Stored entries:
● ● ●

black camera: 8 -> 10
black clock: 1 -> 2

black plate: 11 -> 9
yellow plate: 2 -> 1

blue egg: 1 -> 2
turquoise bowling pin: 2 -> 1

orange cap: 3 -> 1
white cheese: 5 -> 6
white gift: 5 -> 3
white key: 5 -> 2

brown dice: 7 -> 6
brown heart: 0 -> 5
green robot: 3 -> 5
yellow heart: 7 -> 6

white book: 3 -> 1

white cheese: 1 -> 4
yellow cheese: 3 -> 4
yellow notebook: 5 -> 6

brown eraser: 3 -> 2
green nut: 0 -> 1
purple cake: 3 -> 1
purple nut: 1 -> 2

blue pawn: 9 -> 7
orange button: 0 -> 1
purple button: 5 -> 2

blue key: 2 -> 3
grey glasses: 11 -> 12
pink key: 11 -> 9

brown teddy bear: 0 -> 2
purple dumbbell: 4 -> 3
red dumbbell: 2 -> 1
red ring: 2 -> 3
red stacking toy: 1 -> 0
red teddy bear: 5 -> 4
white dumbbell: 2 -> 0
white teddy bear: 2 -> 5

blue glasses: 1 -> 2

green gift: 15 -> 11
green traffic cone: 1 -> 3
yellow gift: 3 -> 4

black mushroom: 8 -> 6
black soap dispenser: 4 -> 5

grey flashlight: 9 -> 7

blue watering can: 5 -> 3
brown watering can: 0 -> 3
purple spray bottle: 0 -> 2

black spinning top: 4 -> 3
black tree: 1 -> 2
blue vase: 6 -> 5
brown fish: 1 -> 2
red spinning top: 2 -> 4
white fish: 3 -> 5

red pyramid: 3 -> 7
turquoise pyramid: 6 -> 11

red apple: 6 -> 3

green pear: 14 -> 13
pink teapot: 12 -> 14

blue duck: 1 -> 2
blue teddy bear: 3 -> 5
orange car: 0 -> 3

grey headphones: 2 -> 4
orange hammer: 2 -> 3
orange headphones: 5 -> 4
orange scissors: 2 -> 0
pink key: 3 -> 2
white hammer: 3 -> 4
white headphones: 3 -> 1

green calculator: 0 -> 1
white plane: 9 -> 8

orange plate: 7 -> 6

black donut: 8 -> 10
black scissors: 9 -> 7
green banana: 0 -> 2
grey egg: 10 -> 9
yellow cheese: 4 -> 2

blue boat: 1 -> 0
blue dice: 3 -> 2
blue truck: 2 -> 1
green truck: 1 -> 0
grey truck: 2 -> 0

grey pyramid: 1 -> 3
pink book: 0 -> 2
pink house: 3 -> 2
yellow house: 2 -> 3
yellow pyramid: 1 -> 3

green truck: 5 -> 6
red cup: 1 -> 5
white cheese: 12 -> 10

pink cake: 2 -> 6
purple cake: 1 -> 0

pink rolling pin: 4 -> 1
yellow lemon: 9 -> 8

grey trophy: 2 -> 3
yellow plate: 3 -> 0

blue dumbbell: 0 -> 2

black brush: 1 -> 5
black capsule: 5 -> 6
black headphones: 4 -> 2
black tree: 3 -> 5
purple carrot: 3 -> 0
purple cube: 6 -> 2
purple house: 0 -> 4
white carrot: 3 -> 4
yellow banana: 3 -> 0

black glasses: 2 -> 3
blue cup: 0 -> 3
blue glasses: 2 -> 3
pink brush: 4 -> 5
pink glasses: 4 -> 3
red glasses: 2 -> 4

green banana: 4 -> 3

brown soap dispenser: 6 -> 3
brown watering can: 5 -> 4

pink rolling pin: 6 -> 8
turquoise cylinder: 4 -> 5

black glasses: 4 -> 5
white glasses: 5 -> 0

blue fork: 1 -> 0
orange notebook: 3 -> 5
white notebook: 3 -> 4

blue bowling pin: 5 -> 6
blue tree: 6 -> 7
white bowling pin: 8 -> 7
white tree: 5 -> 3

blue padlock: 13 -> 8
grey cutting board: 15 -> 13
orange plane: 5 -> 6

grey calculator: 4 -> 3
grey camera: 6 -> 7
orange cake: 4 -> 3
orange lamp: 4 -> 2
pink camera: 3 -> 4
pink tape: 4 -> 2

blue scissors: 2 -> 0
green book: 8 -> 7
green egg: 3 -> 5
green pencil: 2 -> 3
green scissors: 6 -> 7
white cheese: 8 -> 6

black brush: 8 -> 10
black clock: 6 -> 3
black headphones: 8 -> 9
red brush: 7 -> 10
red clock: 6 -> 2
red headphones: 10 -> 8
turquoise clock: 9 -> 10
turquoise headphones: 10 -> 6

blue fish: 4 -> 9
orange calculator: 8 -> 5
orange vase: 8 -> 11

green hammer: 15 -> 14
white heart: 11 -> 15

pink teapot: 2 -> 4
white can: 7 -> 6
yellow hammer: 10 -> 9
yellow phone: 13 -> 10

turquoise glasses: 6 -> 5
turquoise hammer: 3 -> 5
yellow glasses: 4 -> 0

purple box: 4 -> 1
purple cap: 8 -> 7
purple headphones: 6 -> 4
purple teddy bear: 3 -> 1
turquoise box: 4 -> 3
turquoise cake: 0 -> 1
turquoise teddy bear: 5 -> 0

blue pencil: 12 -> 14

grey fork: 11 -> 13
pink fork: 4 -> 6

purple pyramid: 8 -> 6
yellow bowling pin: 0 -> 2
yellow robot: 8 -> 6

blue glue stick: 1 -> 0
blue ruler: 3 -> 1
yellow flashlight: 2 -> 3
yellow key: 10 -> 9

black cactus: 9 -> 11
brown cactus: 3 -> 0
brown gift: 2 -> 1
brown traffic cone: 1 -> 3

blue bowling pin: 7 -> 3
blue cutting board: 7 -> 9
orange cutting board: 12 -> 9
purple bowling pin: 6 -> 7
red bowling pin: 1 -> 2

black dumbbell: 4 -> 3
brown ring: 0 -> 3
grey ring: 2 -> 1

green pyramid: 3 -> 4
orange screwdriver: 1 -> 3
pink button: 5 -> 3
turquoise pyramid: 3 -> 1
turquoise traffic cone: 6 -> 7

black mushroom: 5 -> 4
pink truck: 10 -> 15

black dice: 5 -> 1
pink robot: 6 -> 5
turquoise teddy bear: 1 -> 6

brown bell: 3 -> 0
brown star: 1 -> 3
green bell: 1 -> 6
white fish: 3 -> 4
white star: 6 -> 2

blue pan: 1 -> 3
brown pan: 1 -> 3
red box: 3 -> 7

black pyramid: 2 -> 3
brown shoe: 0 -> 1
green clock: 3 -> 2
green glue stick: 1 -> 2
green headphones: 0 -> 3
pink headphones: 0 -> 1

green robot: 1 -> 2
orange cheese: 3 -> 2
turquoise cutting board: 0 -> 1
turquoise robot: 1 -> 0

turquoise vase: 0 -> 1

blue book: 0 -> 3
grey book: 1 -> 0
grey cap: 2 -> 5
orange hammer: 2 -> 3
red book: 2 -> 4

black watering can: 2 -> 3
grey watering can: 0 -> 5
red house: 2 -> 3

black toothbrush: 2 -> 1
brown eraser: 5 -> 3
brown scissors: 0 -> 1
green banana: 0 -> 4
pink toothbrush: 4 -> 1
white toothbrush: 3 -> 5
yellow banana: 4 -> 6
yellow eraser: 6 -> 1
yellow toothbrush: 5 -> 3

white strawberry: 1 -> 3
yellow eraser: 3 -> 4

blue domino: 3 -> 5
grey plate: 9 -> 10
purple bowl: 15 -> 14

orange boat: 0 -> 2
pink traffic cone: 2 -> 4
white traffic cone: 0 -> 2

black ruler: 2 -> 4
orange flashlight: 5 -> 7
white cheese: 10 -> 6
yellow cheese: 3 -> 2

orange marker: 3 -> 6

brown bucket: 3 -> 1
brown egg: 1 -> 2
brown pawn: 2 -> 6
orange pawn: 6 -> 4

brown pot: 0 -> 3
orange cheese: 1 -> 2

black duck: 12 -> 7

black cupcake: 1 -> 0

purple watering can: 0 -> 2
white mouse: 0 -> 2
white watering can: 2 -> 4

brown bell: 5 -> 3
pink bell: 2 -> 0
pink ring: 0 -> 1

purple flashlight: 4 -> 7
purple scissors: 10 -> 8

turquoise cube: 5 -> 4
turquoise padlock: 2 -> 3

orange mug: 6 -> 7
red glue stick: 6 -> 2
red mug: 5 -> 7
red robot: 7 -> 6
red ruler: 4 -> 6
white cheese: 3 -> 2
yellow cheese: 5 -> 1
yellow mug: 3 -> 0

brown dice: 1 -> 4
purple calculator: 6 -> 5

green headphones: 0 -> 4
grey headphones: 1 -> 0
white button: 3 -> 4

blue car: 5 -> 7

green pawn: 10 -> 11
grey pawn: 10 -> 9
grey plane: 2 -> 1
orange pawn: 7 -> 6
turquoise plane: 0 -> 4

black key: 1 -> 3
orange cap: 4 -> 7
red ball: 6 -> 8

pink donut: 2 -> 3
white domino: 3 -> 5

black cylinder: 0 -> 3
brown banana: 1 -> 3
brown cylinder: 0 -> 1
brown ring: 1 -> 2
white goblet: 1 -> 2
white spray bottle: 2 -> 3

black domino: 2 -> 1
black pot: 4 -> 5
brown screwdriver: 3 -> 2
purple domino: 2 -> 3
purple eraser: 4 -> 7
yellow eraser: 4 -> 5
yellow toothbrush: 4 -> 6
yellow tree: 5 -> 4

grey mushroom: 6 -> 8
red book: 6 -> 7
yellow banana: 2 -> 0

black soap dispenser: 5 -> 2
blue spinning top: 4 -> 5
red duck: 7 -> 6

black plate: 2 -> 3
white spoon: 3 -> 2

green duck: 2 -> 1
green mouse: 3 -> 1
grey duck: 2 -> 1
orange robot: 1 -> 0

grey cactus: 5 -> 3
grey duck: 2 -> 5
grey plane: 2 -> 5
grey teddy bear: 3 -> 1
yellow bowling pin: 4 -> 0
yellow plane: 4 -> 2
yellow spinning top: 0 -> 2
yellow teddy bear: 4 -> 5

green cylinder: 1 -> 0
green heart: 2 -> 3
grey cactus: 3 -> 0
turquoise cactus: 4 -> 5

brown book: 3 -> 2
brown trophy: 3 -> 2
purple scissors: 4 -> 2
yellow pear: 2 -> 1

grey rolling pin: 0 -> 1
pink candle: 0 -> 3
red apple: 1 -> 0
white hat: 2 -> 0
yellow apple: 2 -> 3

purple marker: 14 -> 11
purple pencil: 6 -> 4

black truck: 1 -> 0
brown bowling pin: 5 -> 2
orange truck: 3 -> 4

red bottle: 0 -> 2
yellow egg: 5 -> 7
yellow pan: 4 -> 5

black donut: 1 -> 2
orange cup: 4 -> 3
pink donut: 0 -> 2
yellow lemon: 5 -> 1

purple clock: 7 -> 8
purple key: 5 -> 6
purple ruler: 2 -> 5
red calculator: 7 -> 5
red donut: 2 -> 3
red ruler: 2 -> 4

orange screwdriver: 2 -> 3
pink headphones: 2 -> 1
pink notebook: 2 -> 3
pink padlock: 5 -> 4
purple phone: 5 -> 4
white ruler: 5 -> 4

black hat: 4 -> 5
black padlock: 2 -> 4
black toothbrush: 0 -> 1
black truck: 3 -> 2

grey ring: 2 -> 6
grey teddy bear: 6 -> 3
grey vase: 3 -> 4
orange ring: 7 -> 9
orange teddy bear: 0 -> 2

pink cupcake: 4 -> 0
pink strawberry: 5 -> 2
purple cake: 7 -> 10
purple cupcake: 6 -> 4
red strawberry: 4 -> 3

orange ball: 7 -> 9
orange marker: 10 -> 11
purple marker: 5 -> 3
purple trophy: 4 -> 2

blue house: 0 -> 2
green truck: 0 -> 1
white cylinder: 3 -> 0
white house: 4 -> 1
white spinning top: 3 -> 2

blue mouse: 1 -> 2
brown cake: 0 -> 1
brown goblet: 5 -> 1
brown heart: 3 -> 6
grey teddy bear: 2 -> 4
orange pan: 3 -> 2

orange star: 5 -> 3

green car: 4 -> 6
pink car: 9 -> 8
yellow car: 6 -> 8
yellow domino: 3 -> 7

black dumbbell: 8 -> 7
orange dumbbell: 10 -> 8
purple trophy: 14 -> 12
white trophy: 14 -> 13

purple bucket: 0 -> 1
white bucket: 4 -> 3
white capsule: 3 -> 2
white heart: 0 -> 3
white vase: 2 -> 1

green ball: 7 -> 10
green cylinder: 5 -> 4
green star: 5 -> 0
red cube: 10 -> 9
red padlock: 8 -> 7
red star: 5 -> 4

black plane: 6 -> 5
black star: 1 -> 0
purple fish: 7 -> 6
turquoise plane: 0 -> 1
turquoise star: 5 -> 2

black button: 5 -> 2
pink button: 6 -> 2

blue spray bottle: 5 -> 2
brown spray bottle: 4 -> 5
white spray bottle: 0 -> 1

● ● ●

Work order: Exactly the lines from the one containing "grey teddy bear: 2 -> 4" to the final line of the entries must be restated, and no others.

Written response:
grey teddy bear: 2 -> 4
orange pan: 3 -> 2

orange star: 5 -> 3

green car: 4 -> 6
pink car: 9 -> 8
yellow car: 6 -> 8
yellow domino: 3 -> 7

black dumbbell: 8 -> 7
orange dumbbell: 10 -> 8
purple trophy: 14 -> 12
white trophy: 14 -> 13

purple bucket: 0 -> 1
white bucket: 4 -> 3
white capsule: 3 -> 2
white heart: 0 -> 3
white vase: 2 -> 1

green ball: 7 -> 10
green cylinder: 5 -> 4
green star: 5 -> 0
red cube: 10 -> 9
red padlock: 8 -> 7
red star: 5 -> 4

black plane: 6 -> 5
black star: 1 -> 0
purple fish: 7 -> 6
turquoise plane: 0 -> 1
turquoise star: 5 -> 2

black button: 5 -> 2
pink button: 6 -> 2

blue spray bottle: 5 -> 2
brown spray bottle: 4 -> 5
white spray bottle: 0 -> 1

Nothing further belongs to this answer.